* Records for this task:
= Beginning of Section =

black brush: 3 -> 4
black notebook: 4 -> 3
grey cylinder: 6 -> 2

= End of Section =
= Beginning of Section =

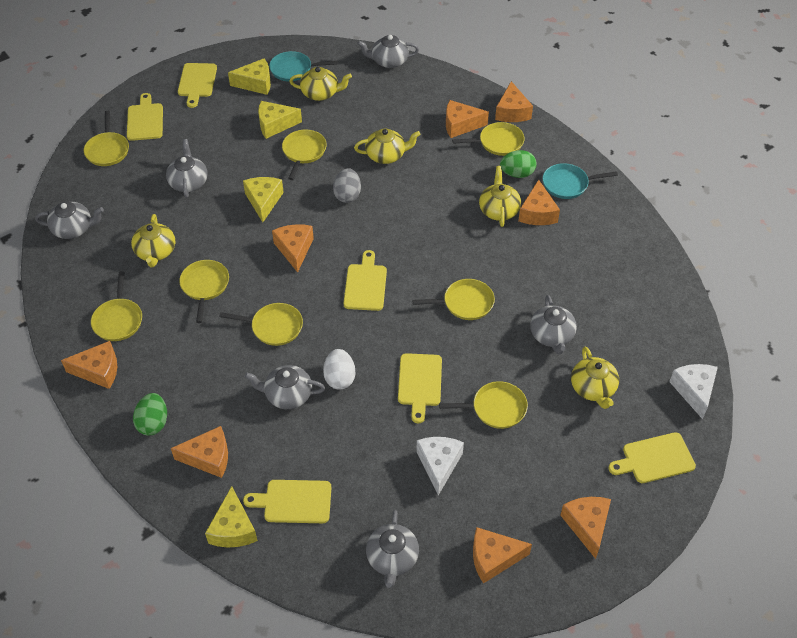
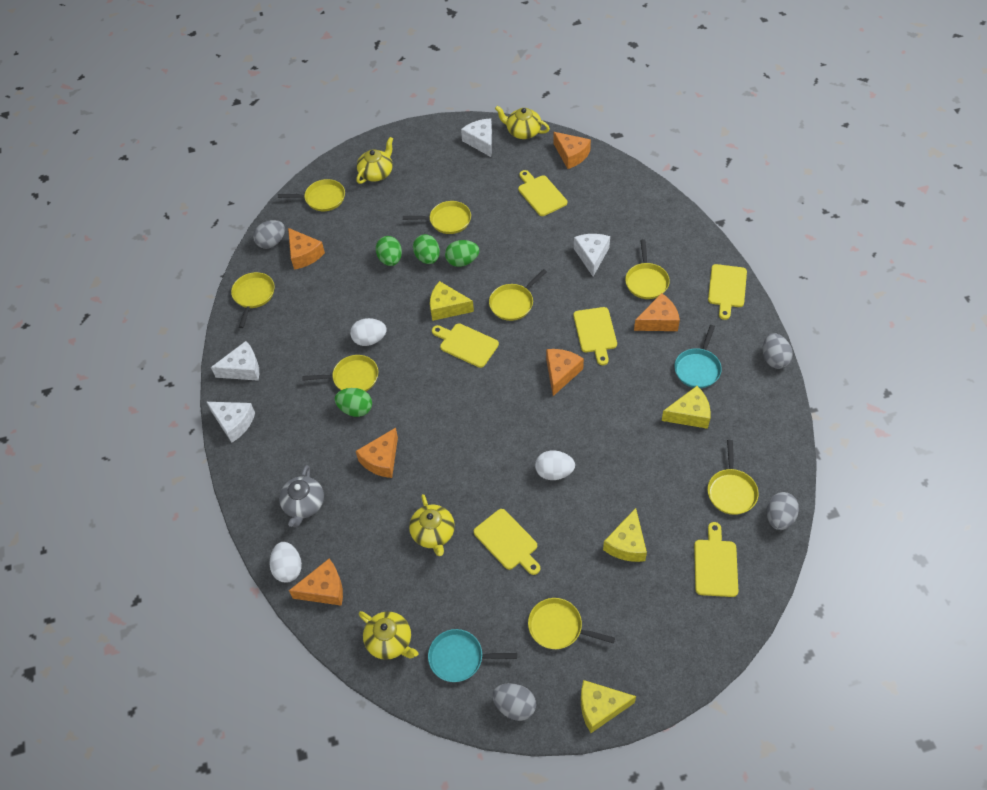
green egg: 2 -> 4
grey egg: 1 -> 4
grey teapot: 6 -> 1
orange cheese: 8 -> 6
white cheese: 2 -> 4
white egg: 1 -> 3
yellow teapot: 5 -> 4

= End of Section =

Show all lines from the entries that hold "grey".

* Result of the exercise:
grey cylinder: 6 -> 2
grey egg: 1 -> 4
grey teapot: 6 -> 1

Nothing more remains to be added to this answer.